GIVEN INSTRUCTION: Write out these lines word for word, beginning with the line containing "Incorrect, shiny red" and continuing through the line containing "Between matte red".

"""

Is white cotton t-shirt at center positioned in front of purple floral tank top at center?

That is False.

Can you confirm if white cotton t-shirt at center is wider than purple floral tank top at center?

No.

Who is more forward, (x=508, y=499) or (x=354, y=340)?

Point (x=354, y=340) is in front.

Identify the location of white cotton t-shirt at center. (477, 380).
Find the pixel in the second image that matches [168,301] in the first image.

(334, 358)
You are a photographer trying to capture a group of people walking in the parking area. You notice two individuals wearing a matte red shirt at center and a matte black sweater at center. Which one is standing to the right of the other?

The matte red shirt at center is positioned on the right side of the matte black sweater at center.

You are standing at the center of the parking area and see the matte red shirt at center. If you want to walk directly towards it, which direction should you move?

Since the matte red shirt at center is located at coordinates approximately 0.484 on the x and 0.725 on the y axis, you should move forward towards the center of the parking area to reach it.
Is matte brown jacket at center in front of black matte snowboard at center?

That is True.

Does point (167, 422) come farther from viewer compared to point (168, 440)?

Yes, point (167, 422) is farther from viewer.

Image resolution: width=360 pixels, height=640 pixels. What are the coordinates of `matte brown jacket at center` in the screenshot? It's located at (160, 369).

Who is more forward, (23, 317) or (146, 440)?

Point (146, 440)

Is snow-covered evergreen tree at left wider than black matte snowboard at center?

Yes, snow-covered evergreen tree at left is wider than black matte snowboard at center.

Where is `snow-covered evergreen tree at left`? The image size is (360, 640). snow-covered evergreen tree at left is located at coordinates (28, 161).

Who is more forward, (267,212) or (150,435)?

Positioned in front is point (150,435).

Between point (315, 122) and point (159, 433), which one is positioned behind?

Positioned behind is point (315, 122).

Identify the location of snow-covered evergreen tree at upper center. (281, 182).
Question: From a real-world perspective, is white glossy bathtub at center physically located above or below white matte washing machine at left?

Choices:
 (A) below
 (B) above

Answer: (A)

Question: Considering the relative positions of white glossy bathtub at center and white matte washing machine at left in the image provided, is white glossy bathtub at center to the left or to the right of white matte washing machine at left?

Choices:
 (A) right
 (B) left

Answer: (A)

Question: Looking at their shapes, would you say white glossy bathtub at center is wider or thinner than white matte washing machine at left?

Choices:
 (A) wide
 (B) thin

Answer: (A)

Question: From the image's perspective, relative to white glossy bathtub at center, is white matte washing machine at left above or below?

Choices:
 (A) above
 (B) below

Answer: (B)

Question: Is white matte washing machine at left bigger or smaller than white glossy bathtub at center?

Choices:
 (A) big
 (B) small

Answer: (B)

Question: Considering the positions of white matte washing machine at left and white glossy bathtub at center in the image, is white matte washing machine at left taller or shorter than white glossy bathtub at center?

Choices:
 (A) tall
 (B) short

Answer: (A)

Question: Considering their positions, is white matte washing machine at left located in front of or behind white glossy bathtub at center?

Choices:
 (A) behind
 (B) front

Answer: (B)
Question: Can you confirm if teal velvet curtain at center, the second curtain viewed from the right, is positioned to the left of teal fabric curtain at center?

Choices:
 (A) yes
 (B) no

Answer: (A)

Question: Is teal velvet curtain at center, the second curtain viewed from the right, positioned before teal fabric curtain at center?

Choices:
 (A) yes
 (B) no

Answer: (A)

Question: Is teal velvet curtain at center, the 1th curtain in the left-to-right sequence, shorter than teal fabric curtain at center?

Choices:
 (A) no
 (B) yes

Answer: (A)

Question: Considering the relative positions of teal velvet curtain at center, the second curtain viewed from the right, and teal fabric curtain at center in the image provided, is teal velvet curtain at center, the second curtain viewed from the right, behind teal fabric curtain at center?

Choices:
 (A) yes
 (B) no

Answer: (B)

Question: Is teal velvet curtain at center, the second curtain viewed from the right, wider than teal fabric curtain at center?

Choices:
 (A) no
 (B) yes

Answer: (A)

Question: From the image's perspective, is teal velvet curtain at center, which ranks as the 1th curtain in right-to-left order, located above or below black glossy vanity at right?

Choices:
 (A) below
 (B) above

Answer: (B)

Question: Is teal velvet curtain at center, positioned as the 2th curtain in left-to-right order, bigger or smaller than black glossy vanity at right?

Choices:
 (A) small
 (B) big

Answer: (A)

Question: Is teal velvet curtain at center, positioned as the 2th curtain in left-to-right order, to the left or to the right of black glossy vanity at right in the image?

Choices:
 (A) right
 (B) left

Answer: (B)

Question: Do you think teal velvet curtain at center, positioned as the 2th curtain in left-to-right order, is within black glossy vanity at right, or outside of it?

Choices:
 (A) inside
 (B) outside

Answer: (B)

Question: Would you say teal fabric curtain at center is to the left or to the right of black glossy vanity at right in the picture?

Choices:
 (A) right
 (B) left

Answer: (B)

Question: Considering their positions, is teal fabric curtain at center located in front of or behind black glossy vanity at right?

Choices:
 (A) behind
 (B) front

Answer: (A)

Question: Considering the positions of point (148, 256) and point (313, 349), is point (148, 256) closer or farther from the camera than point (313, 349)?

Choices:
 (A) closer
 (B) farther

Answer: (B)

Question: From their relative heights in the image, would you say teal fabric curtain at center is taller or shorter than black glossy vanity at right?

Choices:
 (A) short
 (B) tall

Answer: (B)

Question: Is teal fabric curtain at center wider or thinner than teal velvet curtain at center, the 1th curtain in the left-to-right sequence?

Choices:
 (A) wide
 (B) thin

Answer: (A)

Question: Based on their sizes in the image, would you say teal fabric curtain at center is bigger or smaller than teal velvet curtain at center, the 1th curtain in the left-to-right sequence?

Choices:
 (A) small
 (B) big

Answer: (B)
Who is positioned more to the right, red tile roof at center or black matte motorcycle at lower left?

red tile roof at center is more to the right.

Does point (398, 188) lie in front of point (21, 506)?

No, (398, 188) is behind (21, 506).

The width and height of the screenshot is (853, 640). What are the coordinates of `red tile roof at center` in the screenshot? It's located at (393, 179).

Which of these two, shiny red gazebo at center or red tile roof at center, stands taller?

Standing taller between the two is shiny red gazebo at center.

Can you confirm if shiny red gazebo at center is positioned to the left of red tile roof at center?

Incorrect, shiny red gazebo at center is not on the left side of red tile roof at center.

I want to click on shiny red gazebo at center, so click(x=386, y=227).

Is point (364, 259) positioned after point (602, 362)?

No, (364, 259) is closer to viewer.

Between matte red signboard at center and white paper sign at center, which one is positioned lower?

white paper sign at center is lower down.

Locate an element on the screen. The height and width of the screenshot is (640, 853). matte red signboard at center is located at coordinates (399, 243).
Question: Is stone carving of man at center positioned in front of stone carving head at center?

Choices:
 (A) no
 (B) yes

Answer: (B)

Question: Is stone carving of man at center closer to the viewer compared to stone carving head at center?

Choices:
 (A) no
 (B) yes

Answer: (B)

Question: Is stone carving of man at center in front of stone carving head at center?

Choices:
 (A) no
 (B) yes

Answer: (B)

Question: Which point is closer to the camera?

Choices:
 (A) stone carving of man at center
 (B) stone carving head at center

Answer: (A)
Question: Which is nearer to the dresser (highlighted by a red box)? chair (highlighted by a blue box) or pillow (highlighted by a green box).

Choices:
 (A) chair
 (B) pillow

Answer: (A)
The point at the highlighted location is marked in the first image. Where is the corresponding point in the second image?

"""

TASK ANSWER:
Incorrect, shiny red gazebo at center is not on the left side of red tile roof at center.

I want to click on shiny red gazebo at center, so click(x=386, y=227).

Is point (364, 259) positioned after point (602, 362)?

No, (364, 259) is closer to viewer.

Between matte red signboard at center and white paper sign at center, which one is positioned lower?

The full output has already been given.